Requirement
Repeat the entries that follow verbatim, without any of their pictures.

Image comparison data
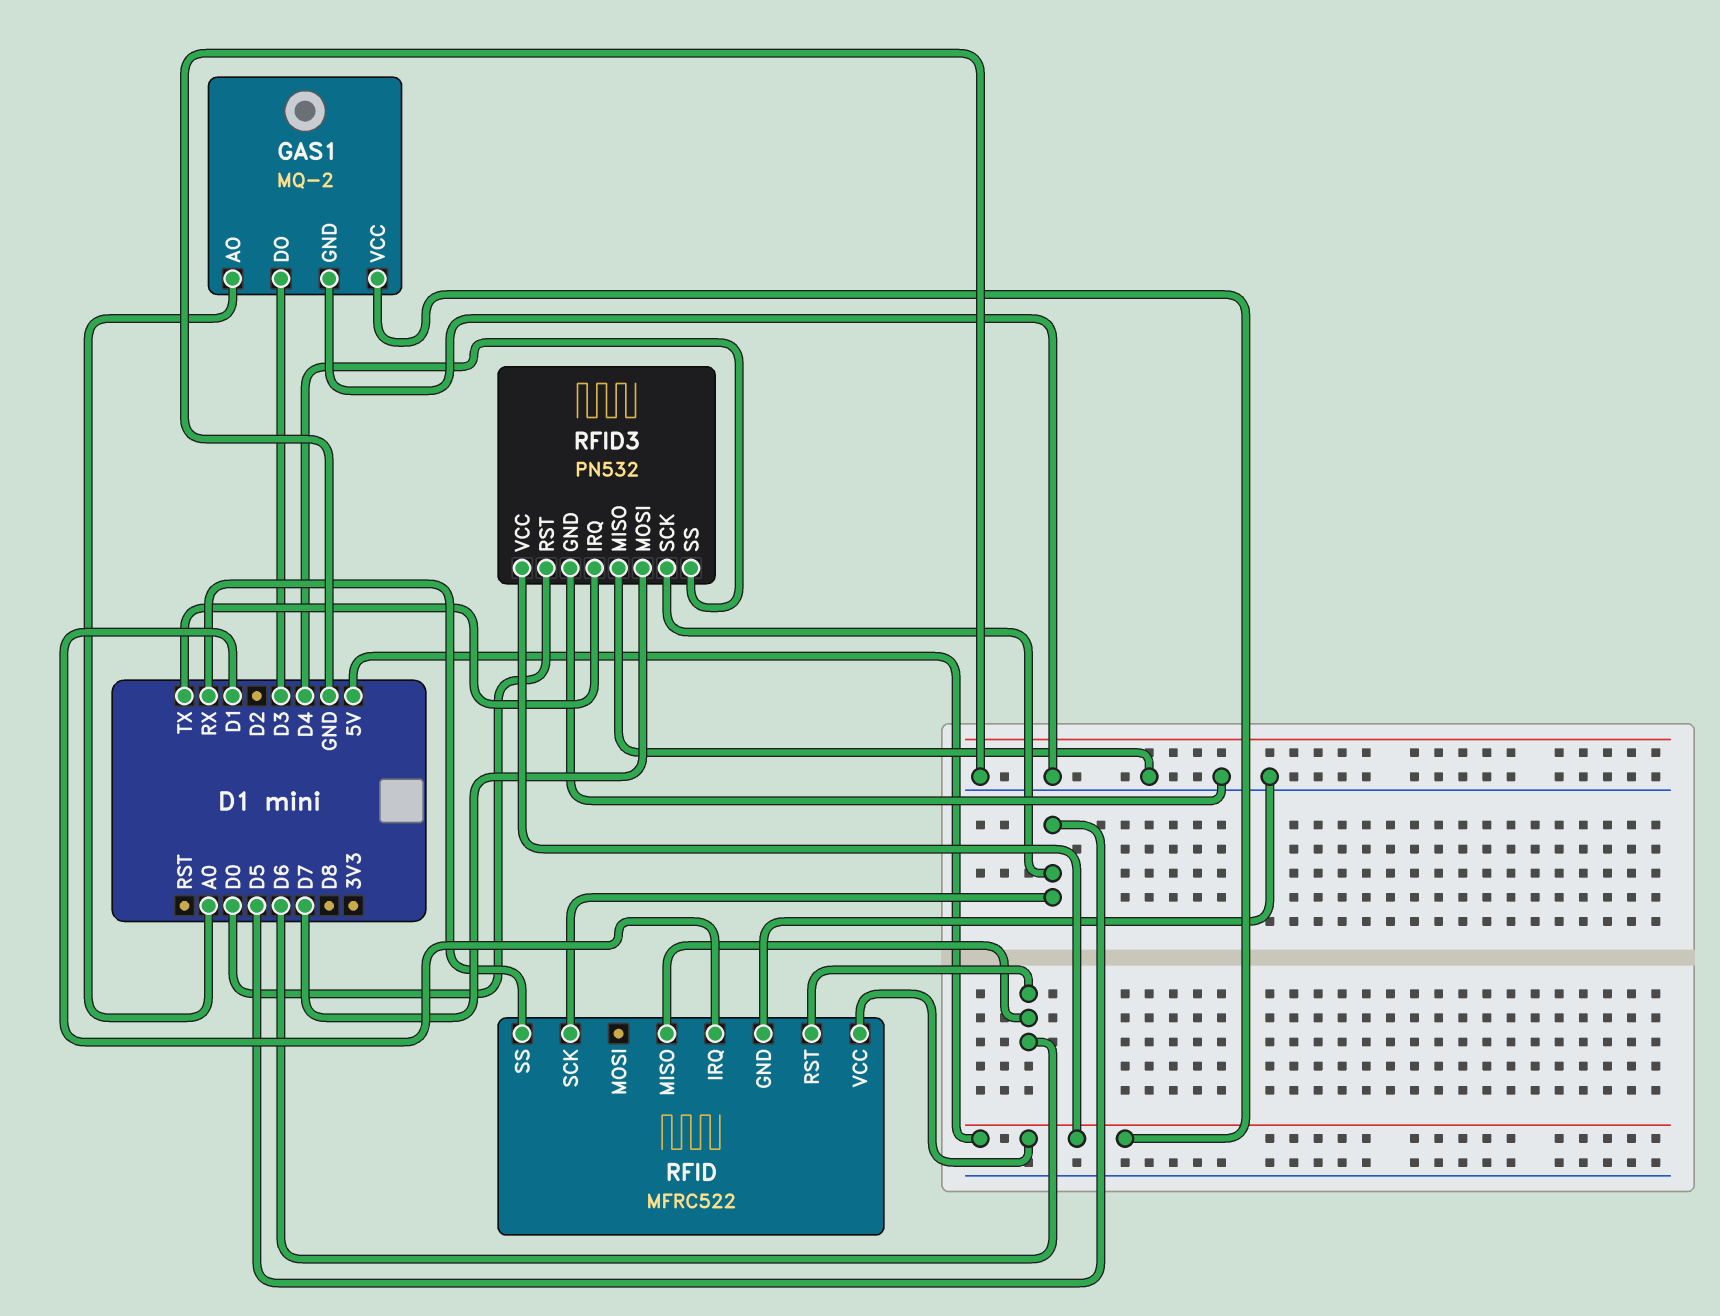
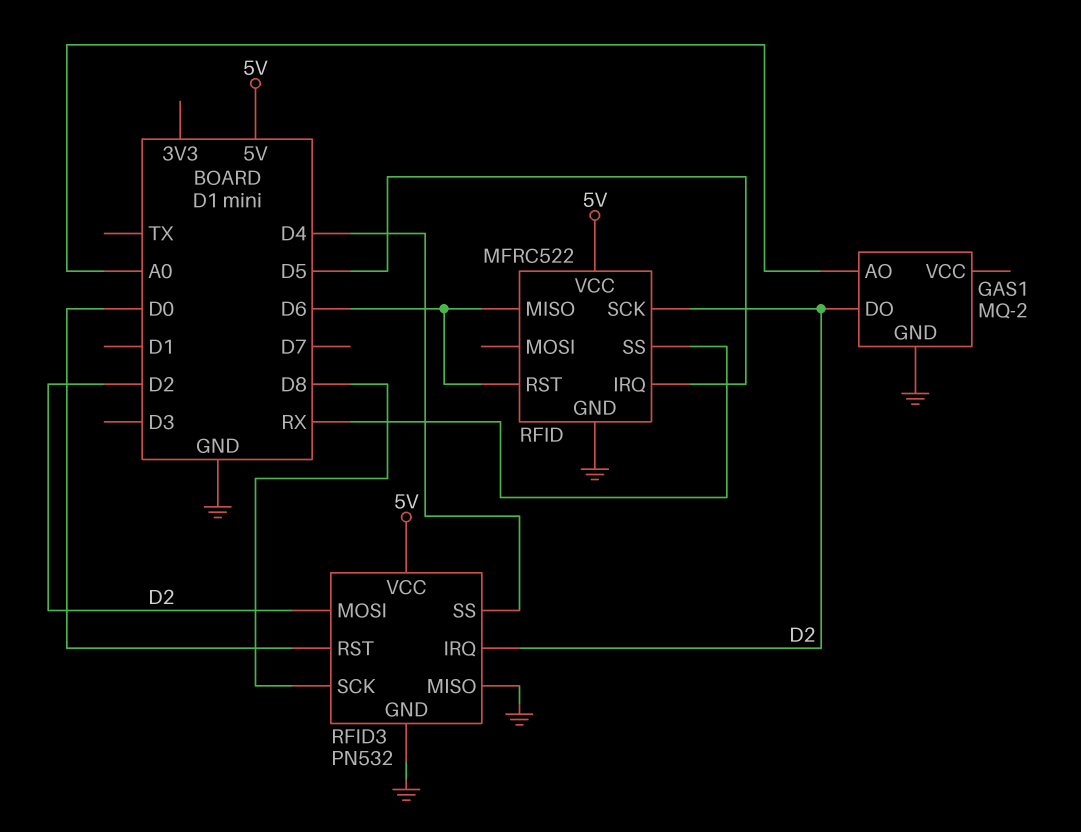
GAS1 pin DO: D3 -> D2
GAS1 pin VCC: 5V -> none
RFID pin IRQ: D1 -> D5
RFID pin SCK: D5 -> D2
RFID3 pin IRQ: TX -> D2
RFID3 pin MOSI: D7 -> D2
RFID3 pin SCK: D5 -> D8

Solution for this task
GAS1 pin DO: D3 -> D2
GAS1 pin VCC: 5V -> none
RFID pin IRQ: D1 -> D5
RFID pin SCK: D5 -> D2
RFID3 pin IRQ: TX -> D2
RFID3 pin MOSI: D7 -> D2
RFID3 pin SCK: D5 -> D8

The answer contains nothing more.